*RAW DATA:*
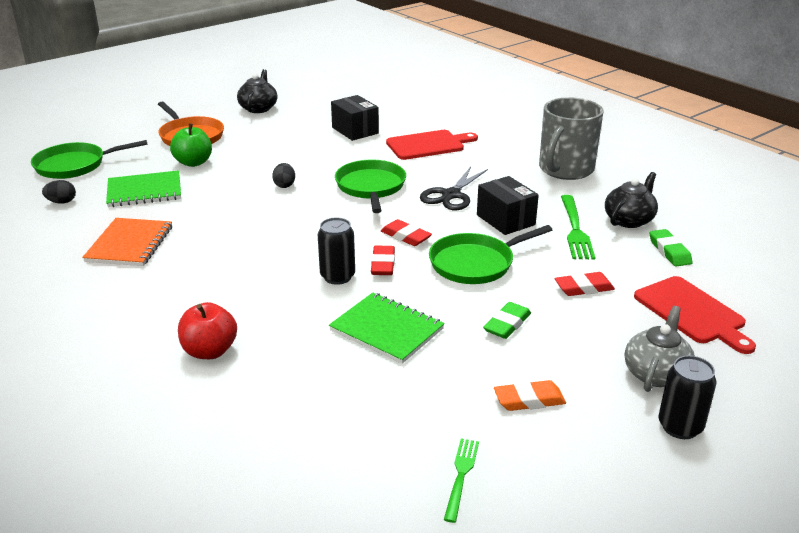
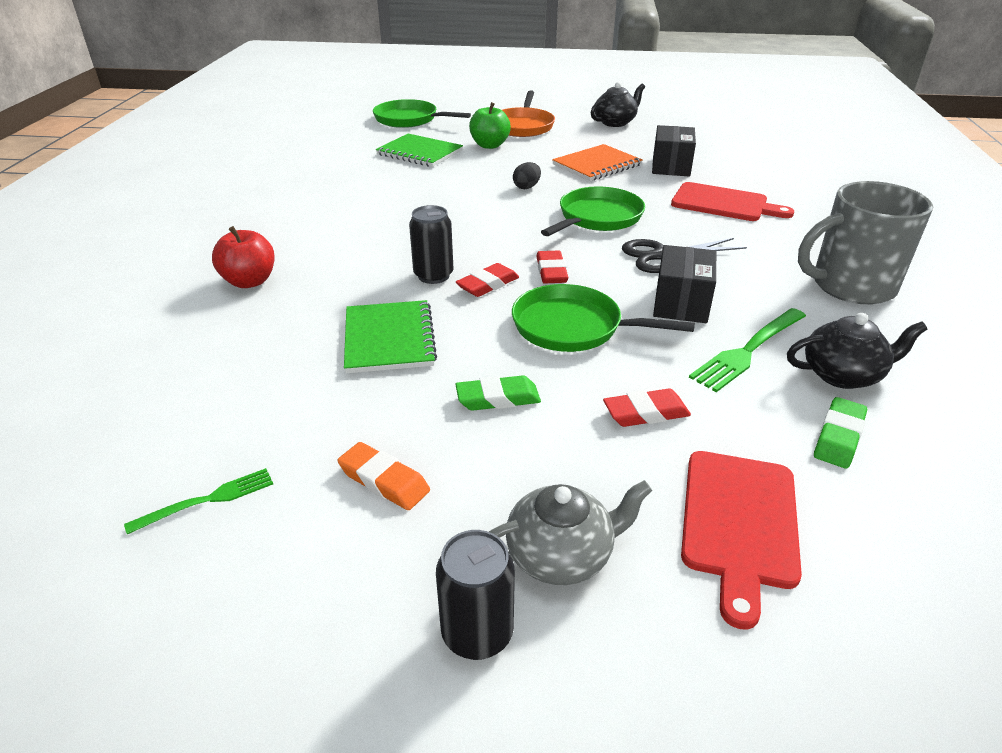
camera: 45 degrees right, 5 degrees up
(61, 202) = (357, 140): black egg -> none
(130, 244) = (344, 184): orange notebook -> orange notebook (597, 165)
(584, 288) = (646, 413): red eraser -> red eraser turned 45 degrees counterclockwise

*PROBLEM TO WORK ON:*
Could you set down the data exactly as given, minus its pictures?

*SOLUTION TO THE PROBLEM:*
camera: 45 degrees right, 5 degrees up
(61, 202) = (357, 140): black egg -> none
(130, 244) = (344, 184): orange notebook -> orange notebook (597, 165)
(584, 288) = (646, 413): red eraser -> red eraser turned 45 degrees counterclockwise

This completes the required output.